- _Task statement_:
Check each line of the entries below for the word "teapot", then state how many lines have it and nothing more.
** Opening Provided records block **
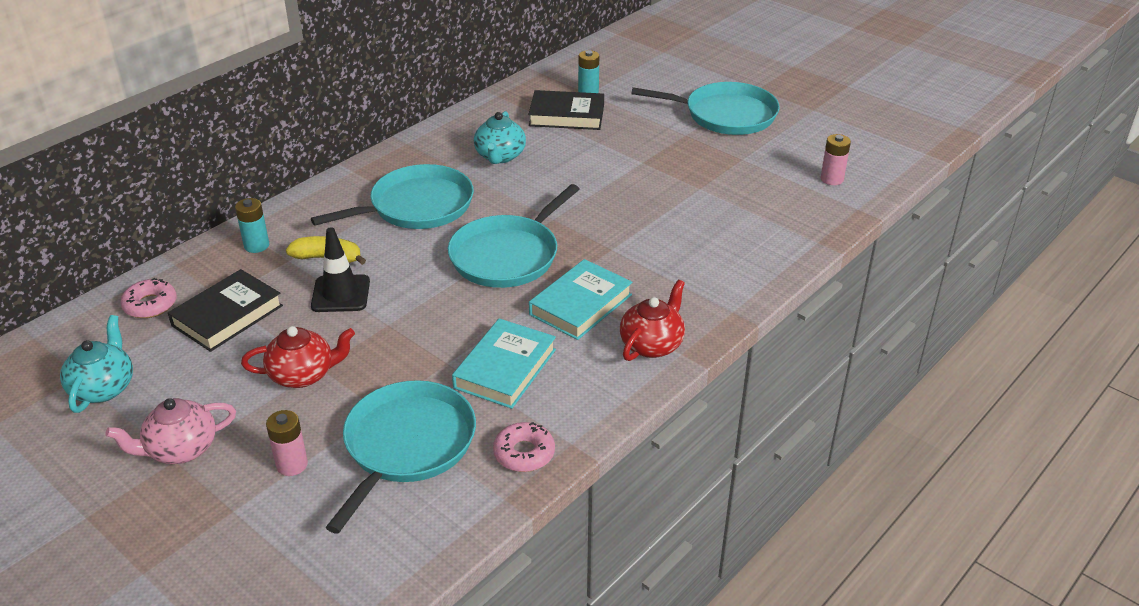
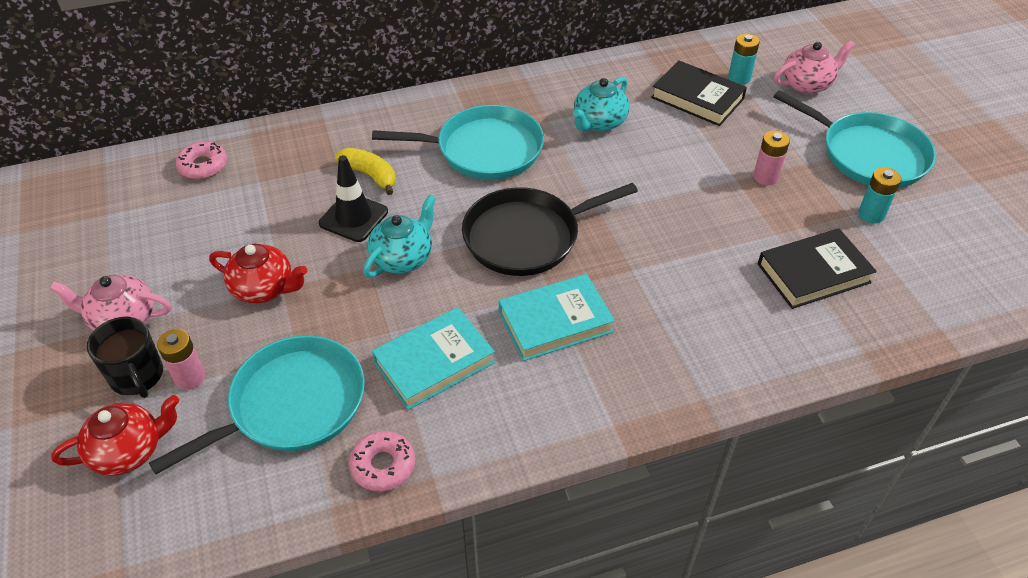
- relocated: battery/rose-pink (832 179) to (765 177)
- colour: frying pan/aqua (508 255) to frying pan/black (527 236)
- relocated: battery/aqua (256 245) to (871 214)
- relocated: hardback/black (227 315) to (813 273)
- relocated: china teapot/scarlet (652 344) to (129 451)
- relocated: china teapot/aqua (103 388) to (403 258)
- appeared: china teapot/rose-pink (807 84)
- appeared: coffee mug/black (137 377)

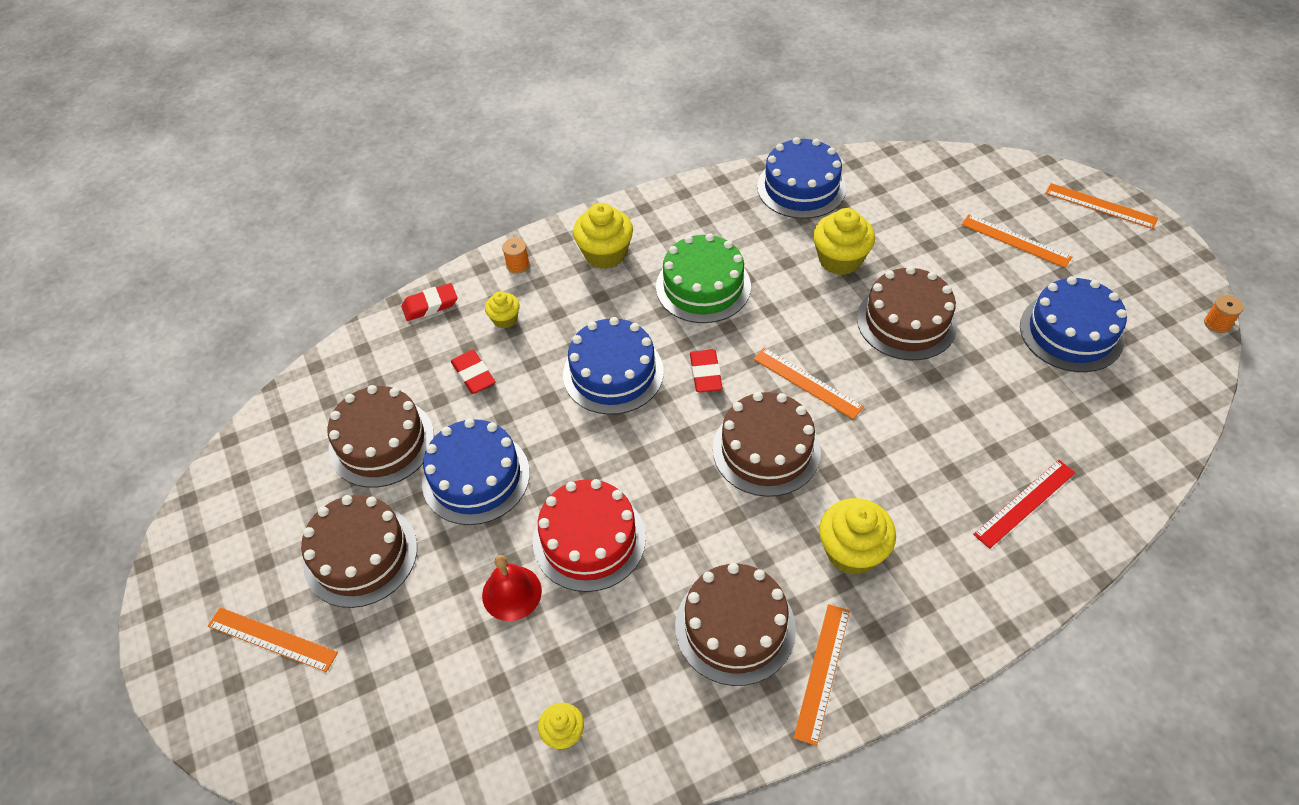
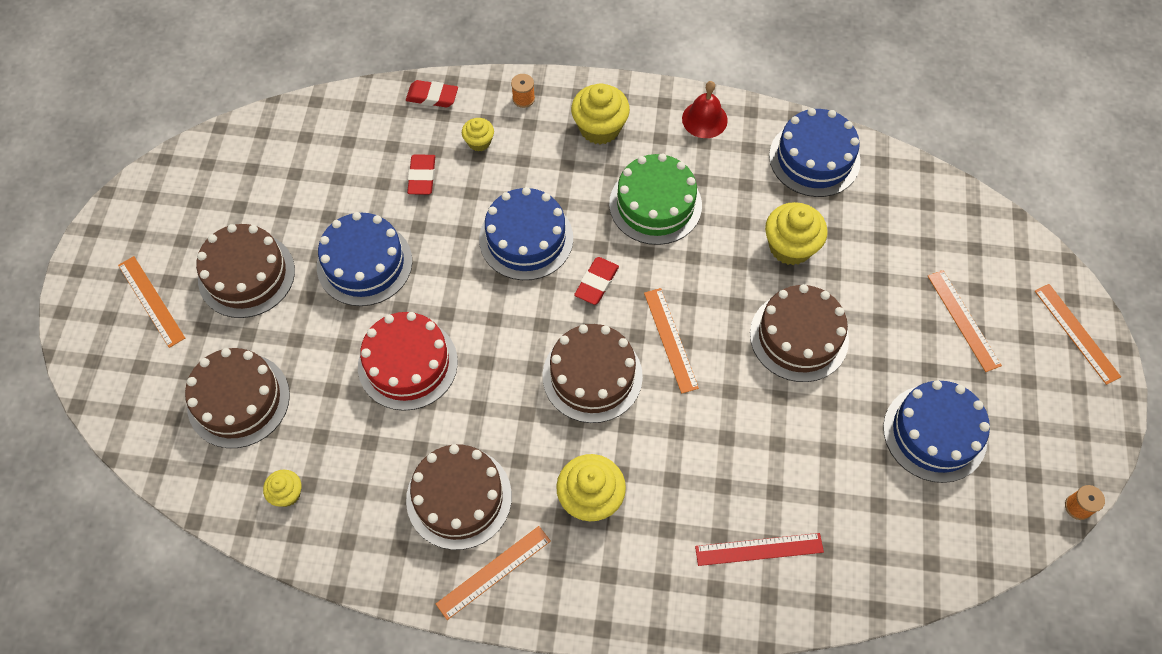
- relocated: layer cake/dark brown (381 442) to (238 400)
- relocated: hand bell/scarlet (511 593) to (704 119)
** Closing Provided records block **
- _Your solution_:
3